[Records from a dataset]
____

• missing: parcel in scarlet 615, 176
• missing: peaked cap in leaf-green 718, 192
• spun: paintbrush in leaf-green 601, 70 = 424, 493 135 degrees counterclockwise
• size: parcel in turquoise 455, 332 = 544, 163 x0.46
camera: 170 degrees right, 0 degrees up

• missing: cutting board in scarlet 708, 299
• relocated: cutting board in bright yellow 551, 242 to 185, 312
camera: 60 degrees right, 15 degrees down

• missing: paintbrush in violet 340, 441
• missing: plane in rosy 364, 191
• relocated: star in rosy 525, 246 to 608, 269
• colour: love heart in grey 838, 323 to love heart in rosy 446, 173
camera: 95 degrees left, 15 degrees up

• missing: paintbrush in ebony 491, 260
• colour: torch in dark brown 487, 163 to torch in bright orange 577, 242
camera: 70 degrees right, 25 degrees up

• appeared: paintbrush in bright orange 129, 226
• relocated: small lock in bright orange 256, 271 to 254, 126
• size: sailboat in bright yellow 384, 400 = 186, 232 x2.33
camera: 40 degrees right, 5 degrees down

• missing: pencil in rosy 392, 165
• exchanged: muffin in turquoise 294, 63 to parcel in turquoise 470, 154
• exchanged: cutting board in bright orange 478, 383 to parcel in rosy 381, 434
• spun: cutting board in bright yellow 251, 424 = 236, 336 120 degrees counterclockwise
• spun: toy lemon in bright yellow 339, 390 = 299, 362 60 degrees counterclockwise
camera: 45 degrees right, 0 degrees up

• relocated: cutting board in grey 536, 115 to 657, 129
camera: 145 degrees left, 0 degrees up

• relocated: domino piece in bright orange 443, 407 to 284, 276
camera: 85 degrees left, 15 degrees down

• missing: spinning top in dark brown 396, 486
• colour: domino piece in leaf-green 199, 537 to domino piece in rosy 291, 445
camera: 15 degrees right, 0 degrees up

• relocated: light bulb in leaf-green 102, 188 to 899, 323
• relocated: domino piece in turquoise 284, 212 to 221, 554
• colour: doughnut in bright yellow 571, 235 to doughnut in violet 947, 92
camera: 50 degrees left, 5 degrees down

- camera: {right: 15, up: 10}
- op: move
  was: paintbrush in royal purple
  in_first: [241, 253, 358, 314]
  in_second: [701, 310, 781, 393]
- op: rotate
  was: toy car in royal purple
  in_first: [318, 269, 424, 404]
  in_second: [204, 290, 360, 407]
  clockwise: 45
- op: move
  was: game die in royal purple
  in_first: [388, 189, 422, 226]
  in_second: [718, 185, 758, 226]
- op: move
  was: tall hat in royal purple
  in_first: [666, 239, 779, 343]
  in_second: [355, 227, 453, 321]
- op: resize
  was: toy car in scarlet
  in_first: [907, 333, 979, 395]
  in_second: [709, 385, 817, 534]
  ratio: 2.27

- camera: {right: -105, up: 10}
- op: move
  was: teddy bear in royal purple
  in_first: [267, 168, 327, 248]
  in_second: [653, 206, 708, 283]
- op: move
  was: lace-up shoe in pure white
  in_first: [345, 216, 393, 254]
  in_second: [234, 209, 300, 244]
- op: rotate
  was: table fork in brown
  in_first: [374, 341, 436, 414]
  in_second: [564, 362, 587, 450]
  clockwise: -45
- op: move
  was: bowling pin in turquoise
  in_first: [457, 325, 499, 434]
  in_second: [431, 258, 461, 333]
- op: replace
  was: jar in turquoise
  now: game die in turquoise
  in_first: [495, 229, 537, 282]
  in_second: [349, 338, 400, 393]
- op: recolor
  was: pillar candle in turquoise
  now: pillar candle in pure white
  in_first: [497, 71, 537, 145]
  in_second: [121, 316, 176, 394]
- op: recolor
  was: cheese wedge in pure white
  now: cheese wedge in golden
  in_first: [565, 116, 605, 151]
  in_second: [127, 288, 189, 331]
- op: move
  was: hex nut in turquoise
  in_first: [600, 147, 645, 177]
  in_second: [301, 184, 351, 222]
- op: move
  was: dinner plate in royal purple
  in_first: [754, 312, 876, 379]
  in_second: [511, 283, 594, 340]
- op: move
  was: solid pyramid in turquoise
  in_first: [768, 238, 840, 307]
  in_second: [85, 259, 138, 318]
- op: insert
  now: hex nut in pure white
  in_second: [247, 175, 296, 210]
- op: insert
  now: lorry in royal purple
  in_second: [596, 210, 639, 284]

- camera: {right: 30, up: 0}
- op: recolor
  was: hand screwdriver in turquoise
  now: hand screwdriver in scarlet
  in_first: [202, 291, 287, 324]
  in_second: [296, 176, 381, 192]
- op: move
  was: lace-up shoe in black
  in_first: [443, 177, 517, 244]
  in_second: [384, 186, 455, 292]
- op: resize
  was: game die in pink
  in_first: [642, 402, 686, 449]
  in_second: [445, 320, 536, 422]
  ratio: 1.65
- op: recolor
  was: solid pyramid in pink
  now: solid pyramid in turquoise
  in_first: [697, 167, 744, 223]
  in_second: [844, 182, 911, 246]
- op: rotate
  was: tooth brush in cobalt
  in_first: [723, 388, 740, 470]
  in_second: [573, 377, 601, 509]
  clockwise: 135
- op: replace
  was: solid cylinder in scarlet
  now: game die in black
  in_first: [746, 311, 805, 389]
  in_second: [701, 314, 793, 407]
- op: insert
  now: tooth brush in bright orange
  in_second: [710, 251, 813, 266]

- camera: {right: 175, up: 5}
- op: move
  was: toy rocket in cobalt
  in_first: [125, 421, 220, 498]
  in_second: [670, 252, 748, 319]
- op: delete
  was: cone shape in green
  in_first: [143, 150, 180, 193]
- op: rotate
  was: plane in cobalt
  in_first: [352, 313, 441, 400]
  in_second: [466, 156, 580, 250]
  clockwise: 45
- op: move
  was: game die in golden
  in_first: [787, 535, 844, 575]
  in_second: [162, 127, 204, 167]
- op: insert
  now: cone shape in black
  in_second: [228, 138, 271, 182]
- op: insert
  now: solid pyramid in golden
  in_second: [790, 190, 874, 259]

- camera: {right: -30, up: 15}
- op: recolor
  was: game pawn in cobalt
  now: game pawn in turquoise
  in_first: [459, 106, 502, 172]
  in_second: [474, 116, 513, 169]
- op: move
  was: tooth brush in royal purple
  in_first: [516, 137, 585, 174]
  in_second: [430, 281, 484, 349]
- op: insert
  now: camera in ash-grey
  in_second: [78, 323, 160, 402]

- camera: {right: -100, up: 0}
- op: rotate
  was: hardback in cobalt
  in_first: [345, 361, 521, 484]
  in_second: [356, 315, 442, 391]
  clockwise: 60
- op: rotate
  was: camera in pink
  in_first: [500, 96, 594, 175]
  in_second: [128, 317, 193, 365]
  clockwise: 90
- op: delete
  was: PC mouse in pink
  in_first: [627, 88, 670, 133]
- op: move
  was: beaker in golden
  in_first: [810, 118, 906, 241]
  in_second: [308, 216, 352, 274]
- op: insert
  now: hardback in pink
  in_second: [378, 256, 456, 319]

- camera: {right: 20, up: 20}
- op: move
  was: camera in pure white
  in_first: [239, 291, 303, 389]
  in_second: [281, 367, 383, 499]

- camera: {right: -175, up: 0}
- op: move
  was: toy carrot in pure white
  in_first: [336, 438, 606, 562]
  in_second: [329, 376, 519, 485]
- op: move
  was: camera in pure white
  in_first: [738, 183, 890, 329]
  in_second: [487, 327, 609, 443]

____

* **How to complete this task**:
Could you please copy the lines above exactly, beginning at the first and ending at the line that contains "544, 163 x0.46"?

* **Exercise solution**:
• missing: parcel in scarlet 615, 176
• missing: peaked cap in leaf-green 718, 192
• spun: paintbrush in leaf-green 601, 70 = 424, 493 135 degrees counterclockwise
• size: parcel in turquoise 455, 332 = 544, 163 x0.46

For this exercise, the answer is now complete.